*** Opening SUPPLIED ENTRIES ***

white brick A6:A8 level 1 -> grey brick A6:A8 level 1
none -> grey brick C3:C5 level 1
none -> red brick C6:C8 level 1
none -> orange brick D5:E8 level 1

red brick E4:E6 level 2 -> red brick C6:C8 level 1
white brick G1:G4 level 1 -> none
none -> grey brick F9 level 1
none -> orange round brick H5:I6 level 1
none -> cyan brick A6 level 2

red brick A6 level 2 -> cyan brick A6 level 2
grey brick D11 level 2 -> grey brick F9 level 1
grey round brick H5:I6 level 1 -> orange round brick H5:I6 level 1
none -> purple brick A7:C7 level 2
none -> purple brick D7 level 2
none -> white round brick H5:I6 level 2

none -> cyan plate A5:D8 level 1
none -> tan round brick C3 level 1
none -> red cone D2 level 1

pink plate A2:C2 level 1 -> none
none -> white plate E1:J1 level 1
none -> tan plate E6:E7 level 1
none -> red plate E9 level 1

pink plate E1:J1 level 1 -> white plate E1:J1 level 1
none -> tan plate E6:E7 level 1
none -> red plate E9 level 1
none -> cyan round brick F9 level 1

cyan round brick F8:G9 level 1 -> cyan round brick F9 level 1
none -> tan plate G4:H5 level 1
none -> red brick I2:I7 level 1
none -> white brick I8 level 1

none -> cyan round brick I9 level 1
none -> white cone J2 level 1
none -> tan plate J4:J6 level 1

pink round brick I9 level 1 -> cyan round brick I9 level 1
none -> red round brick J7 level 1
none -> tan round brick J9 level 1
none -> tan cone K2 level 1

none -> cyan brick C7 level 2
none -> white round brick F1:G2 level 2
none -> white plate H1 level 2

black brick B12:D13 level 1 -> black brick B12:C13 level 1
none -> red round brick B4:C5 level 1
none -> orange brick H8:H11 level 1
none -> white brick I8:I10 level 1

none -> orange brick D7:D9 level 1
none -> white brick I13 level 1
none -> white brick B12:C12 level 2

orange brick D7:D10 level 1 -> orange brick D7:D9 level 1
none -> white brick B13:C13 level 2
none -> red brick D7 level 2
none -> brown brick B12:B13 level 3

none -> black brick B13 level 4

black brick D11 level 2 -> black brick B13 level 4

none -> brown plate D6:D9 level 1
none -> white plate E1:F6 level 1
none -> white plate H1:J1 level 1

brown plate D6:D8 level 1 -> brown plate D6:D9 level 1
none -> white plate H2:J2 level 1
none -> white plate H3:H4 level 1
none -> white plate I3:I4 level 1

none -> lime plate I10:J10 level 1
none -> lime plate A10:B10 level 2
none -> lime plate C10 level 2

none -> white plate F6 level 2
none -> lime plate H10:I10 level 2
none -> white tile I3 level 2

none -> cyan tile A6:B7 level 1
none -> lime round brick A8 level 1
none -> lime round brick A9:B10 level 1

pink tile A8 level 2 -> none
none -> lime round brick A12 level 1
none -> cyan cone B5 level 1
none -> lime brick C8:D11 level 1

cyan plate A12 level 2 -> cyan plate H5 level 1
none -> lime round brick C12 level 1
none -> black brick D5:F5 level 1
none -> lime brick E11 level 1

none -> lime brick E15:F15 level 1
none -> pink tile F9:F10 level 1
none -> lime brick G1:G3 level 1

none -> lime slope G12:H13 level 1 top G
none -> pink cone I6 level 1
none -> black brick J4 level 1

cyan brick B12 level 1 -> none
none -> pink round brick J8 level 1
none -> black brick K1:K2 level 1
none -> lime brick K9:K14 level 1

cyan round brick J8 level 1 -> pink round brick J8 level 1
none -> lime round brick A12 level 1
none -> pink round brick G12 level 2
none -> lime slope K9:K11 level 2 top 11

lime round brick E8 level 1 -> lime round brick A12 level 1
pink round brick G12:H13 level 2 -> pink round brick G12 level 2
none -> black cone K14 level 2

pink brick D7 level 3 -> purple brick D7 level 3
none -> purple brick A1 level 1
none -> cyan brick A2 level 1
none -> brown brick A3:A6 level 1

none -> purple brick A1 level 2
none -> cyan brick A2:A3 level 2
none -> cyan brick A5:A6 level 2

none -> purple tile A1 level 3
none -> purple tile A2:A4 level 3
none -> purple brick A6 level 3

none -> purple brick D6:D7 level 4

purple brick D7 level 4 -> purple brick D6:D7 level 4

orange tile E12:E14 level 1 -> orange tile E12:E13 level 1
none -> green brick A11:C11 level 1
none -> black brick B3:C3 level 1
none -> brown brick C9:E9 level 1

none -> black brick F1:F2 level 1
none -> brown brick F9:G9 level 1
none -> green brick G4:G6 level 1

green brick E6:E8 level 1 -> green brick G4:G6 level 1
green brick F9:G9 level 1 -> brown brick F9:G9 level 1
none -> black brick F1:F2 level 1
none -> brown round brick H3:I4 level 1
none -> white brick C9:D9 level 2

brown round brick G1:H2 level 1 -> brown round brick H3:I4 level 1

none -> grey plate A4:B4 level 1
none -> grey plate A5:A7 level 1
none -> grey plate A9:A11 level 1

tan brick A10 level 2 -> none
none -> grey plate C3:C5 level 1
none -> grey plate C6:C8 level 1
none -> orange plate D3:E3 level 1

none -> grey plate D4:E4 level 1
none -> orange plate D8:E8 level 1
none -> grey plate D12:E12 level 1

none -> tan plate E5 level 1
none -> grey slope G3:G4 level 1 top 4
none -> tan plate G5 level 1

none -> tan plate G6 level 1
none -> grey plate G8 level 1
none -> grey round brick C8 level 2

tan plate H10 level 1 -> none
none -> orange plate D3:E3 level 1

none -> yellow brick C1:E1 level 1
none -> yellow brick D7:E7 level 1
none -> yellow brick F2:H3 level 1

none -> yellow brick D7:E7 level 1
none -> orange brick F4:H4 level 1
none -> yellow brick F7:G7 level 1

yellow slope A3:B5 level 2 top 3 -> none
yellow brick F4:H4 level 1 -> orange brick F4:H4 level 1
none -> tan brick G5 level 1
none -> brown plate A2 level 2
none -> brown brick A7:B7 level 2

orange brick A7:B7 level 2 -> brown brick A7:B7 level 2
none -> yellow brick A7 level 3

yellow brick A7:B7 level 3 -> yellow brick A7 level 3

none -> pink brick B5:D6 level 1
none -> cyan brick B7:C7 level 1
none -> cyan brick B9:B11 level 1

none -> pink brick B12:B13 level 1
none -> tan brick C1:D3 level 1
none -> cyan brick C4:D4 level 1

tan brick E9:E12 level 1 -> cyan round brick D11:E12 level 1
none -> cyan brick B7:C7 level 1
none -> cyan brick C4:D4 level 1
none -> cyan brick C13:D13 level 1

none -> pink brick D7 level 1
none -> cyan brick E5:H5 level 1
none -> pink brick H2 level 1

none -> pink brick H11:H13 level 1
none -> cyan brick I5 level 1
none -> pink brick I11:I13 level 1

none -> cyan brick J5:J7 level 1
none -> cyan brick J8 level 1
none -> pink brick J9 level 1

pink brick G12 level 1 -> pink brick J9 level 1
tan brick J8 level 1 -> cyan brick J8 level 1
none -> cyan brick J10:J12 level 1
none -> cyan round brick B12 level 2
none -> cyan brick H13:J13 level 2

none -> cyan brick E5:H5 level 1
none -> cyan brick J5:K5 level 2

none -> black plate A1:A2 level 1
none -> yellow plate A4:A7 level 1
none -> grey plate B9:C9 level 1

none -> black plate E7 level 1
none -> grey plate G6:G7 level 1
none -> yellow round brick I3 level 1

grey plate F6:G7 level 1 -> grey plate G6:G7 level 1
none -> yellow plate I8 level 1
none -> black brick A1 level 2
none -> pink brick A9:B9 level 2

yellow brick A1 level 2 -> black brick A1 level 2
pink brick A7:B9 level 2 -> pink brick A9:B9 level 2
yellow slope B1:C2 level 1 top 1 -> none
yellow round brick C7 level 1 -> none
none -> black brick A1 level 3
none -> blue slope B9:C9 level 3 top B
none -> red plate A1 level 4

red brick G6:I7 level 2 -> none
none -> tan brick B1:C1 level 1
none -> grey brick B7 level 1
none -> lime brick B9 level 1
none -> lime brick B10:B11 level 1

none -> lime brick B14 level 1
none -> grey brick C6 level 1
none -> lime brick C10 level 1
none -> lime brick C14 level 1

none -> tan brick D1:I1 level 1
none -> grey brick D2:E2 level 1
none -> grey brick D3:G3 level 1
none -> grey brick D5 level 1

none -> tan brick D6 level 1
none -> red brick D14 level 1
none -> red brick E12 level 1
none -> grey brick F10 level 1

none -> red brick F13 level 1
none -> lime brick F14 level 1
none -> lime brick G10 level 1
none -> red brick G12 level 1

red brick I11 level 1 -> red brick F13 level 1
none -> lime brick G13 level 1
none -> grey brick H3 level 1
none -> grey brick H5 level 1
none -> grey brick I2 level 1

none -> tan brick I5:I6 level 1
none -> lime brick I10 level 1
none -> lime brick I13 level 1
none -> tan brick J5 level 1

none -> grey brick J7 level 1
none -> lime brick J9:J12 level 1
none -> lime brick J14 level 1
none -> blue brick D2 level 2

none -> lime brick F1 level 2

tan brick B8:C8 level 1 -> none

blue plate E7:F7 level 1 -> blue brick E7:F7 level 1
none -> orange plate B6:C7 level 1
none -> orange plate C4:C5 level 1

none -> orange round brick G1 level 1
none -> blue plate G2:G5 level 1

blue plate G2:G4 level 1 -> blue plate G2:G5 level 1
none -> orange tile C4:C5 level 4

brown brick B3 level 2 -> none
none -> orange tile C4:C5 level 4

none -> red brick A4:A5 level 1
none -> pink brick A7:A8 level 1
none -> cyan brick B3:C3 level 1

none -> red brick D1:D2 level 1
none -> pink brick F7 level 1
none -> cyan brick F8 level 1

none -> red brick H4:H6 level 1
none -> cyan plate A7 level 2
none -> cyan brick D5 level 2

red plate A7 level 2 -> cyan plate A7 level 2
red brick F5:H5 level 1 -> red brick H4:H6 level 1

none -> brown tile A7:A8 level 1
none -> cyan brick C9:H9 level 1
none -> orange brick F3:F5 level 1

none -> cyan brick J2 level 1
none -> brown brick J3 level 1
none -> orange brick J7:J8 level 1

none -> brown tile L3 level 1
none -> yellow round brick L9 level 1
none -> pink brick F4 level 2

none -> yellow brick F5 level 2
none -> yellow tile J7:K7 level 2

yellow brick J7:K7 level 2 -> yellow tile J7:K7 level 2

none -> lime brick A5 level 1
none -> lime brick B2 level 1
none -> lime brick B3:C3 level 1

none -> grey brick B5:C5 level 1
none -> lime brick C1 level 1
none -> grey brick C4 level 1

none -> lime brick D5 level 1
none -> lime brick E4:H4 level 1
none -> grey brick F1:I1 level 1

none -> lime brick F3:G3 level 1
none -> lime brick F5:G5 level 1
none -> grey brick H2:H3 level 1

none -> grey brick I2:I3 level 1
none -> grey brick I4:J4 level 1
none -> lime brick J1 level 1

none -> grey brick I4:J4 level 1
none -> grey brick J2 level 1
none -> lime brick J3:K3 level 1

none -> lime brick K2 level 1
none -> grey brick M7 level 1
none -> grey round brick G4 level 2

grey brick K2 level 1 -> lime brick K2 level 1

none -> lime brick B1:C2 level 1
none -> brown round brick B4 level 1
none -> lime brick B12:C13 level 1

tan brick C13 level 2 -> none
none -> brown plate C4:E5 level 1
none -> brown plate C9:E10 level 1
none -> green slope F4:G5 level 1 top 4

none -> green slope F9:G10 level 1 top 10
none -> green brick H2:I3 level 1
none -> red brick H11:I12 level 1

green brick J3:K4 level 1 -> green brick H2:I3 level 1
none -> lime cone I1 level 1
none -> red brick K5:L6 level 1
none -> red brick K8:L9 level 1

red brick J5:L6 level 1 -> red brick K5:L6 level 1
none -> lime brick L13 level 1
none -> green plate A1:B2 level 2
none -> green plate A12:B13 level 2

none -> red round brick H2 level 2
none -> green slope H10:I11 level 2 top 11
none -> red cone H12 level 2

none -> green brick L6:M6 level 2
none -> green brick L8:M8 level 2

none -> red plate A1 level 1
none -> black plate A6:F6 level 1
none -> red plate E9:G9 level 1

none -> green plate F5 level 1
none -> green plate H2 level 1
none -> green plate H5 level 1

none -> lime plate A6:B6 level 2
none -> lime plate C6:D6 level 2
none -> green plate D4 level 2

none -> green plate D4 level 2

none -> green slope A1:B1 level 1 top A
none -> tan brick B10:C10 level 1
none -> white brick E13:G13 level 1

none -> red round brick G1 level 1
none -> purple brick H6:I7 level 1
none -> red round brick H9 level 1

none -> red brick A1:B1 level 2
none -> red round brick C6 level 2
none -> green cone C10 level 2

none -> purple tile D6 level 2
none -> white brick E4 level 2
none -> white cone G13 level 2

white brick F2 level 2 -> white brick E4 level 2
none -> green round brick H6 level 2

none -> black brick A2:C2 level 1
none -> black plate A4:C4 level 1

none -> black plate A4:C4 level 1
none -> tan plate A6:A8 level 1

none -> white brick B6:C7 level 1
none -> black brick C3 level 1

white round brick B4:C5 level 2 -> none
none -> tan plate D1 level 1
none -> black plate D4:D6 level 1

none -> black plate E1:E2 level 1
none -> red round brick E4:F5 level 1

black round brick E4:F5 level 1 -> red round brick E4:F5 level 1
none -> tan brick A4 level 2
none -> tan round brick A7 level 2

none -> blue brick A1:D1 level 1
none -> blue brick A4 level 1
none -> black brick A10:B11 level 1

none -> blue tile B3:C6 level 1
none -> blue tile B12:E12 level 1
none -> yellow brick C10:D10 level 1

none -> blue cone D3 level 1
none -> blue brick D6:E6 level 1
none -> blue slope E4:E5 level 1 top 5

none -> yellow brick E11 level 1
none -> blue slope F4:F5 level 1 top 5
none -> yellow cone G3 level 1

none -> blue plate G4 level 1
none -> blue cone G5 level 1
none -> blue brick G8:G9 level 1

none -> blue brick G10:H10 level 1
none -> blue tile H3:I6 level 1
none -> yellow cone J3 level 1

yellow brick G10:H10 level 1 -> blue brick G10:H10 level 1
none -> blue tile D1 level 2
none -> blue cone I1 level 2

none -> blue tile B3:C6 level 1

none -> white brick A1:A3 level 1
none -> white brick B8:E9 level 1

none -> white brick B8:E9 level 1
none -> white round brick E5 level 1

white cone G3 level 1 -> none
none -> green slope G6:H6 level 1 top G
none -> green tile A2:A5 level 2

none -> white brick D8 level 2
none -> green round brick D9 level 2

*** Closing SUPPLIED ENTRIES ***

WHAT IS EXPECTED:
In the listing above, find the line containing "none -> tan round brick J9 level 1" and the line containing "none -> white brick I13 level 1", then retype both and every line between them exactly, with nothing else.

ANSWER TO THIS TASK:
none -> tan round brick J9 level 1
none -> tan cone K2 level 1

none -> cyan brick C7 level 2
none -> white round brick F1:G2 level 2
none -> white plate H1 level 2

black brick B12:D13 level 1 -> black brick B12:C13 level 1
none -> red round brick B4:C5 level 1
none -> orange brick H8:H11 level 1
none -> white brick I8:I10 level 1

none -> orange brick D7:D9 level 1
none -> white brick I13 level 1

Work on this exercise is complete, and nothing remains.